§ Data for the task
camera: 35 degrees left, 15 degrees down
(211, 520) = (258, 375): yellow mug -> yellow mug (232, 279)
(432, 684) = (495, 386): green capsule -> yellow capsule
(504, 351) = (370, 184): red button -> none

--

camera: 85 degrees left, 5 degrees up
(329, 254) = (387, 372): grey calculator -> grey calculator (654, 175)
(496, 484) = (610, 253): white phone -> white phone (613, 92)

* * *

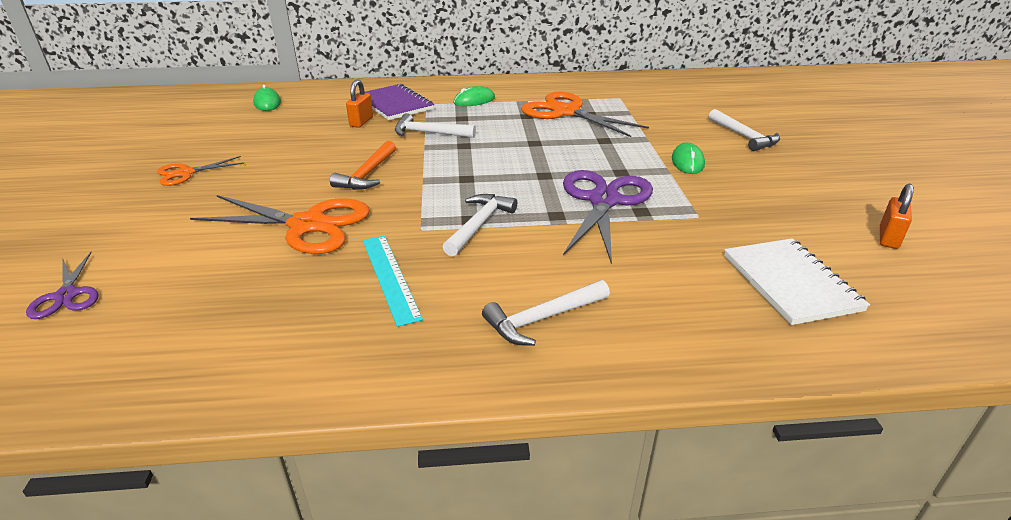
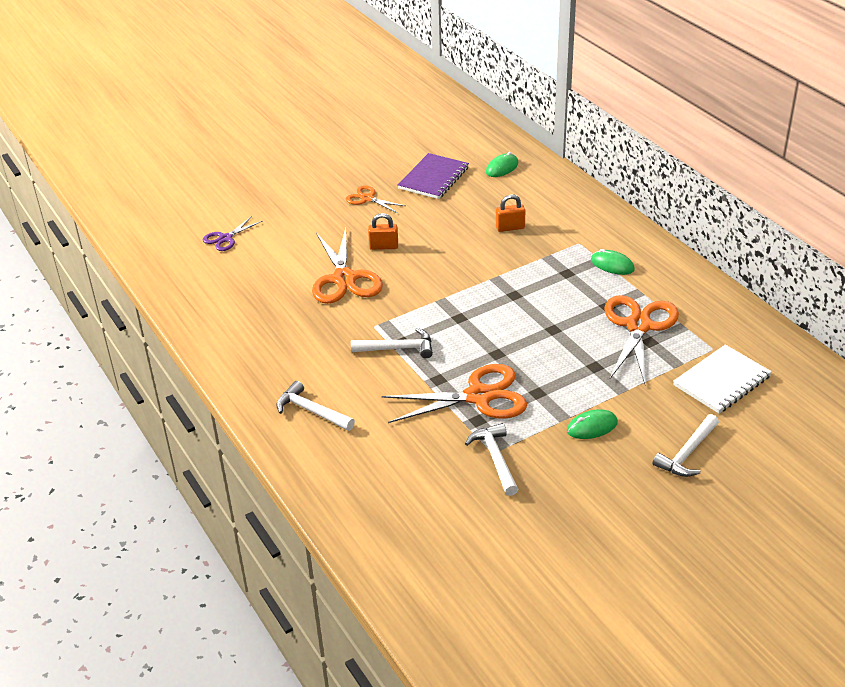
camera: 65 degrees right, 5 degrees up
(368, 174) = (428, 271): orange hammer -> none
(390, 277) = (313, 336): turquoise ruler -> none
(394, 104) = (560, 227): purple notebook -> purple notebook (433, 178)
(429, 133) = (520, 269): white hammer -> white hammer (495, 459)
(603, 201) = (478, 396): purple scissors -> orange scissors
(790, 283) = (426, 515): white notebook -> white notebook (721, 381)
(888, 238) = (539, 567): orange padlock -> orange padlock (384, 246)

§ Description of the task
I'd like the lines above from the one with "(390, 277) = (313, 336): turquoise" up to and including the one with "(888, 238) = (539, 567): orange" copied exactly, with no other lines.

§ Output
(390, 277) = (313, 336): turquoise ruler -> none
(394, 104) = (560, 227): purple notebook -> purple notebook (433, 178)
(429, 133) = (520, 269): white hammer -> white hammer (495, 459)
(603, 201) = (478, 396): purple scissors -> orange scissors
(790, 283) = (426, 515): white notebook -> white notebook (721, 381)
(888, 238) = (539, 567): orange padlock -> orange padlock (384, 246)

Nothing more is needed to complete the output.